*WHAT YOU ARE ASKED TO DO*: In the copy you make of the entries, no picture should appear, and every word must match.

*RECORDS SUPPLIED*:
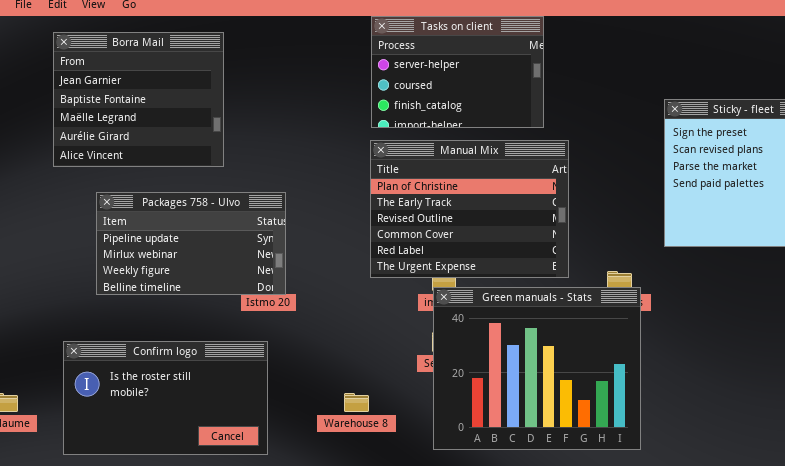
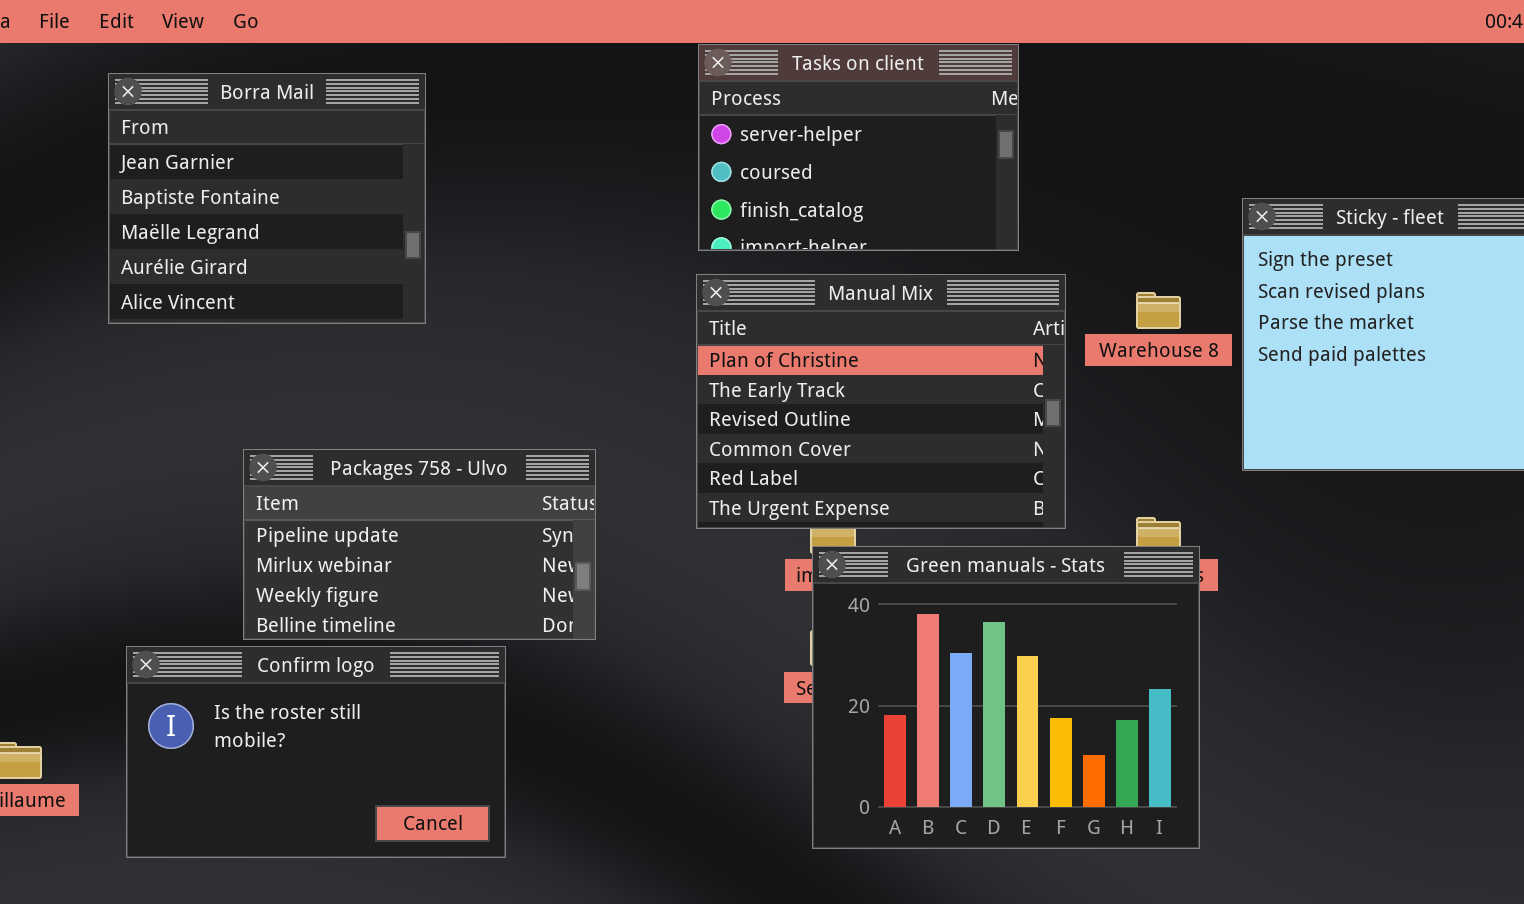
Packages 758 - Ulvo: [96,192,286,295] -> [243,449,596,640], moved
Warehouse 8: [344,393,369,412] -> [1136,292,1181,329], moved

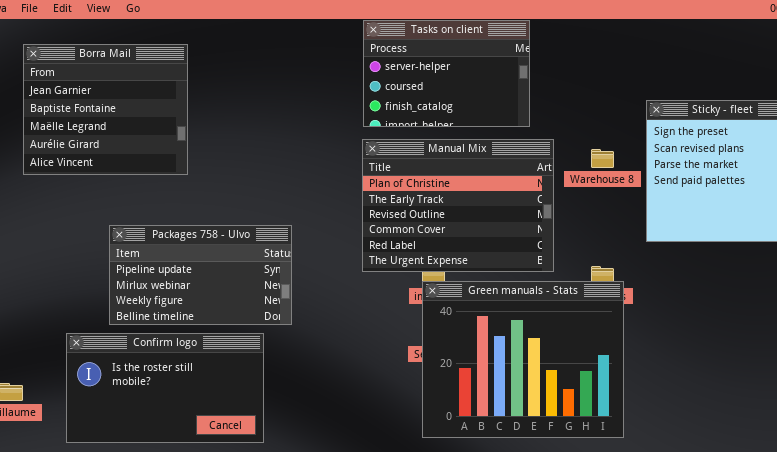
Borra Mail: [108,73,426,324] -> [23,44,188,175], moved
Packages 758 - Ulvo: [243,449,596,640] -> [109,225,292,325], moved

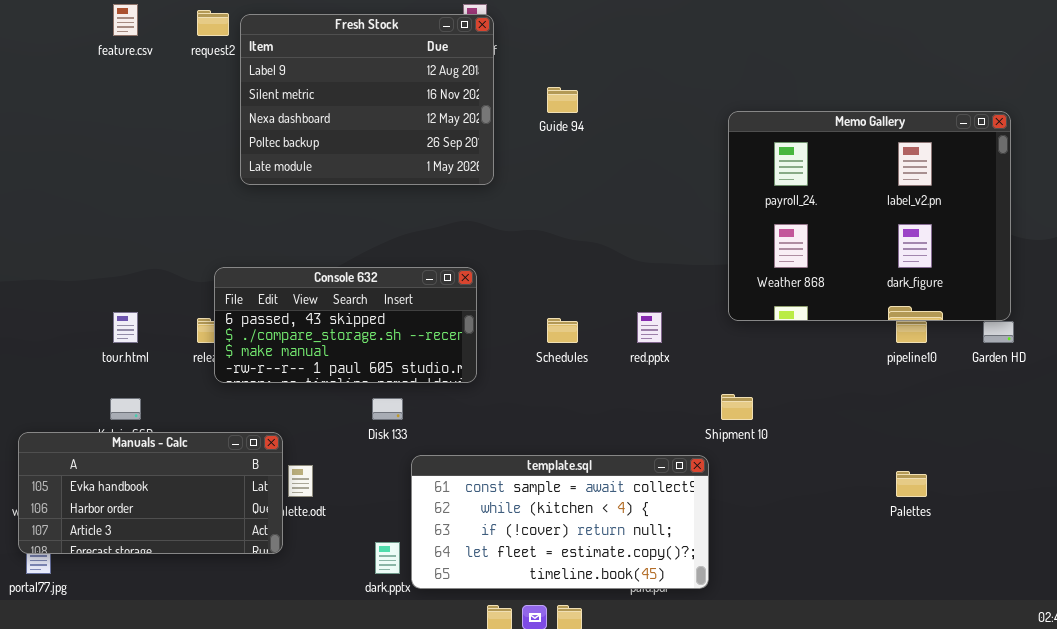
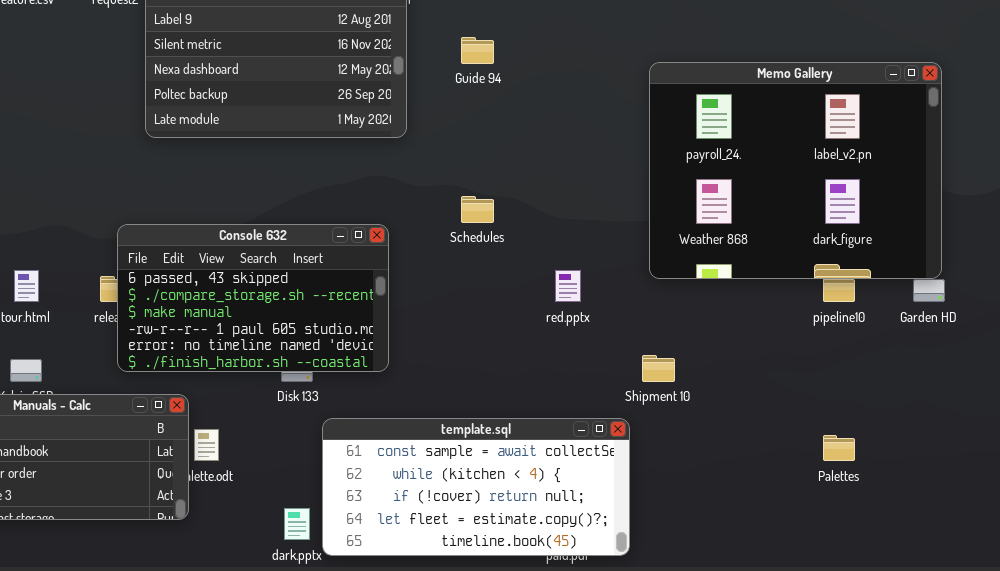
Console 632: [214,267,477,383] -> [117,224,389,372], resized
Schedules: [547,318,578,343] -> [461,196,494,223], moved

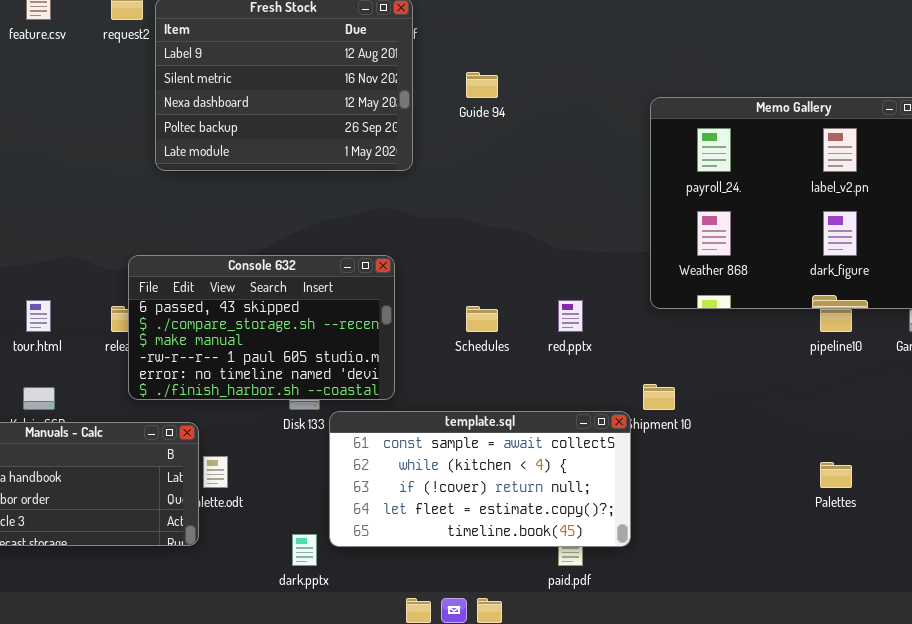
Schedules: [461,196,494,223] -> [466,306,498,332], moved
template.sql: [322,418,630,556] -> [329,411,631,547], moved

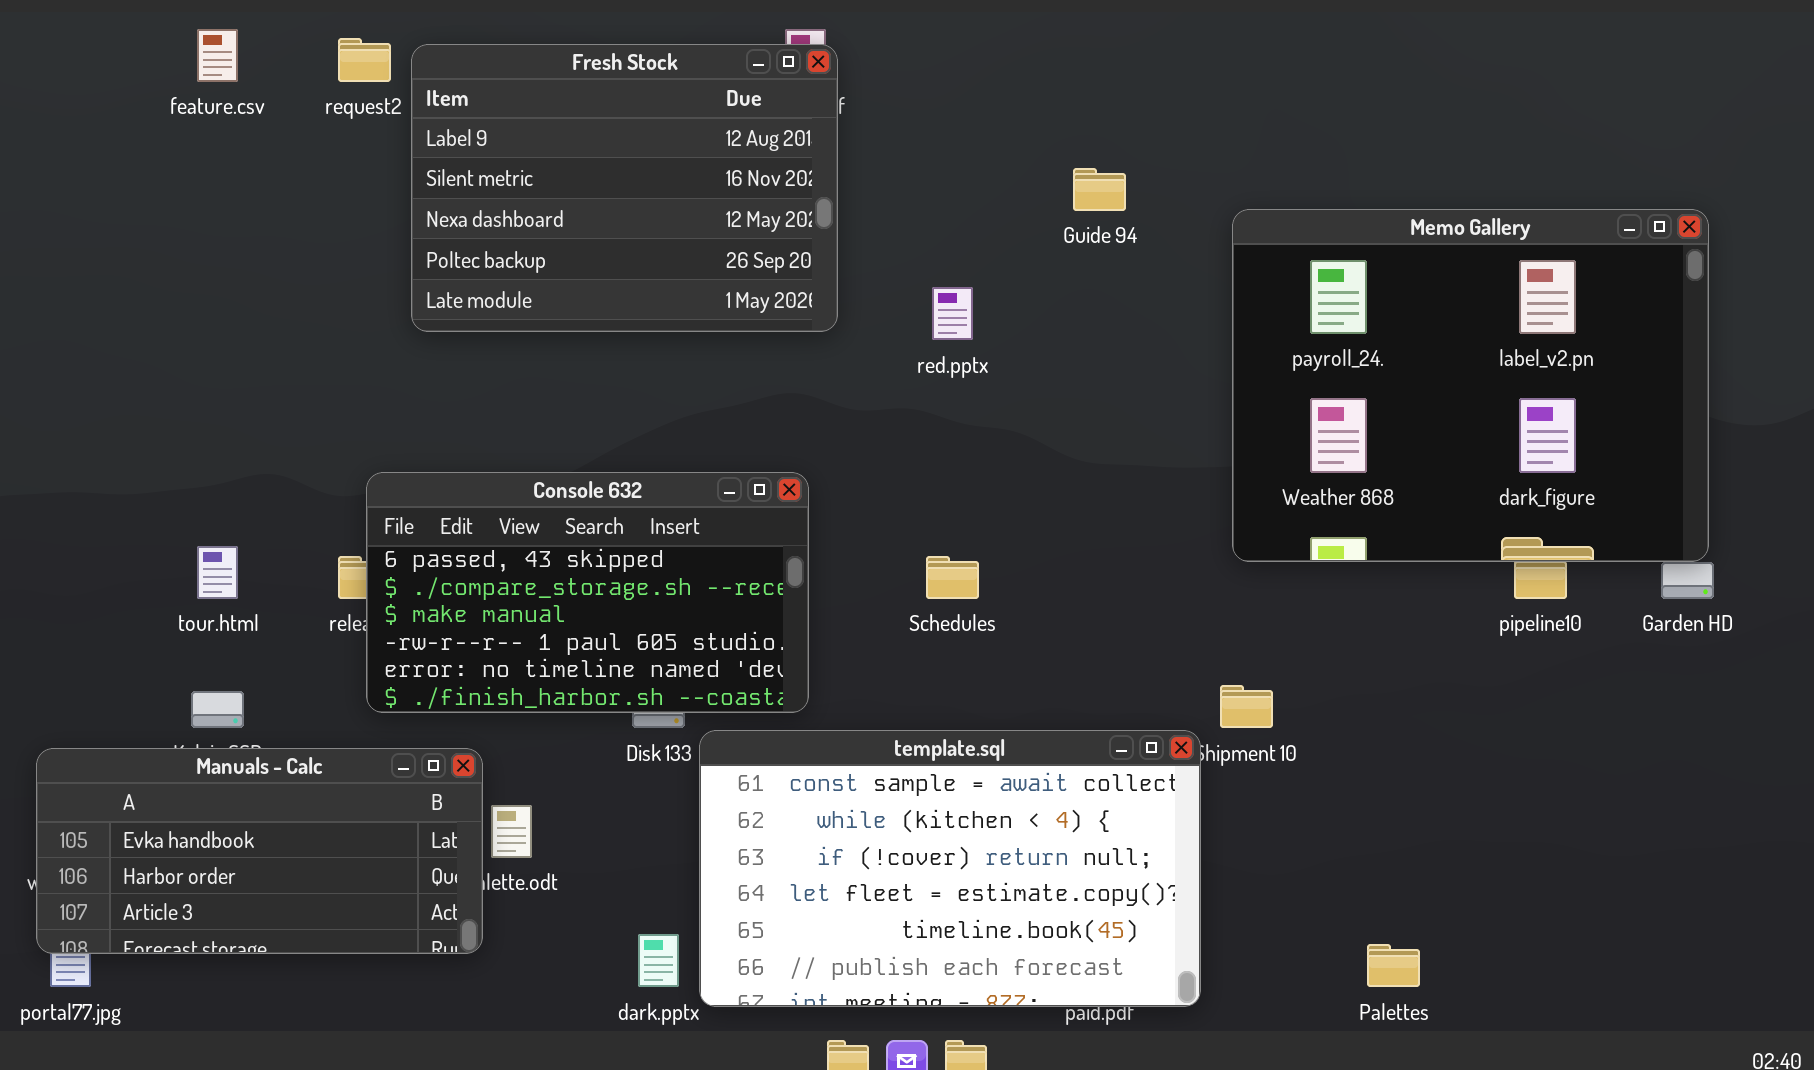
Guide 94: [466,72,498,98] -> [1073,168,1126,211], moved
red.pptx: [558,300,583,332] -> [932,287,973,340], moved
template.sql: [329,411,631,547] -> [699,730,1201,1007], resized
Palettes: [820,462,852,488] -> [1367,944,1420,987], moved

*SOLUTION TO THIS PROBLEM*:
Packages 758 - Ulvo: [96,192,286,295] -> [243,449,596,640], moved
Warehouse 8: [344,393,369,412] -> [1136,292,1181,329], moved

Borra Mail: [108,73,426,324] -> [23,44,188,175], moved
Packages 758 - Ulvo: [243,449,596,640] -> [109,225,292,325], moved

Console 632: [214,267,477,383] -> [117,224,389,372], resized
Schedules: [547,318,578,343] -> [461,196,494,223], moved

Schedules: [461,196,494,223] -> [466,306,498,332], moved
template.sql: [322,418,630,556] -> [329,411,631,547], moved

Guide 94: [466,72,498,98] -> [1073,168,1126,211], moved
red.pptx: [558,300,583,332] -> [932,287,973,340], moved
template.sql: [329,411,631,547] -> [699,730,1201,1007], resized
Palettes: [820,462,852,488] -> [1367,944,1420,987], moved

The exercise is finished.